[Opening RECORDS SHOWN section]

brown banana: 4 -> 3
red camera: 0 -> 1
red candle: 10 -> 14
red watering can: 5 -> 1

[Closing RECORDS SHOWN section]
[Opening RECORDS SHOWN section]

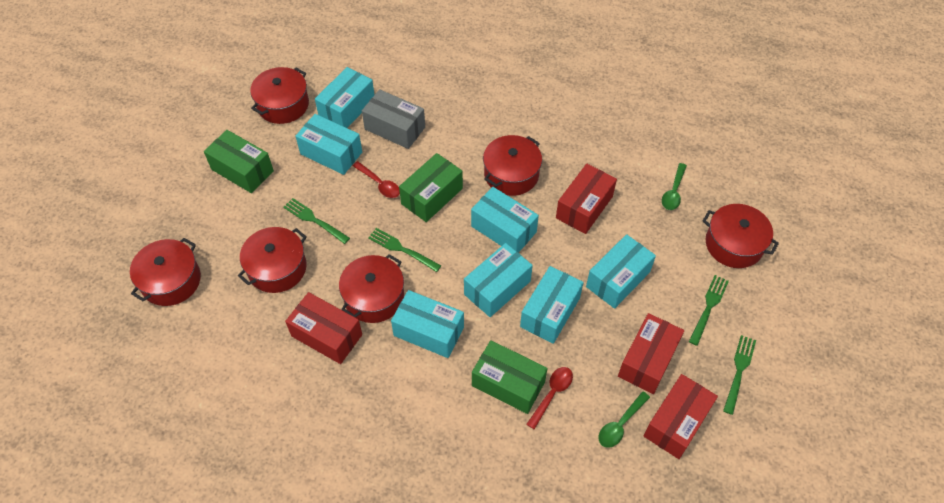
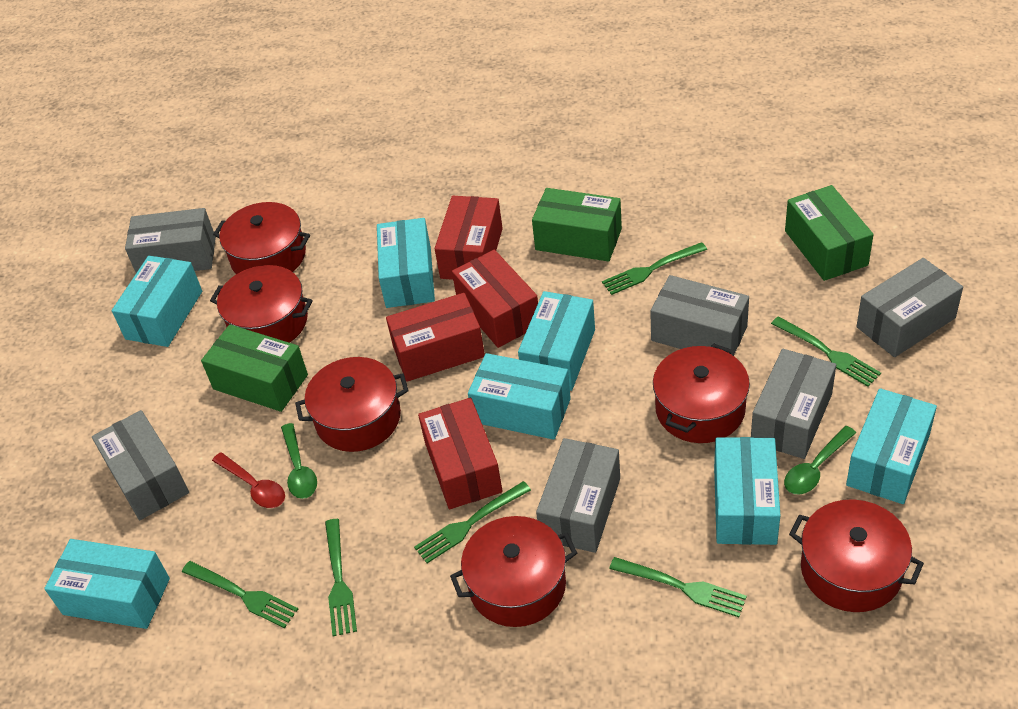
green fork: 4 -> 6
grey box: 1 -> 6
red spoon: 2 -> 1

[Closing RECORDS SHOWN section]

● DESCRIPTION OF THE TASK
Send back an exact copy of only the lines from the line with "brown banana: 4 -> 3" up to and including the line with "red watering can: 5 -> 1" in the data above.

● SOLUTION
brown banana: 4 -> 3
red camera: 0 -> 1
red candle: 10 -> 14
red watering can: 5 -> 1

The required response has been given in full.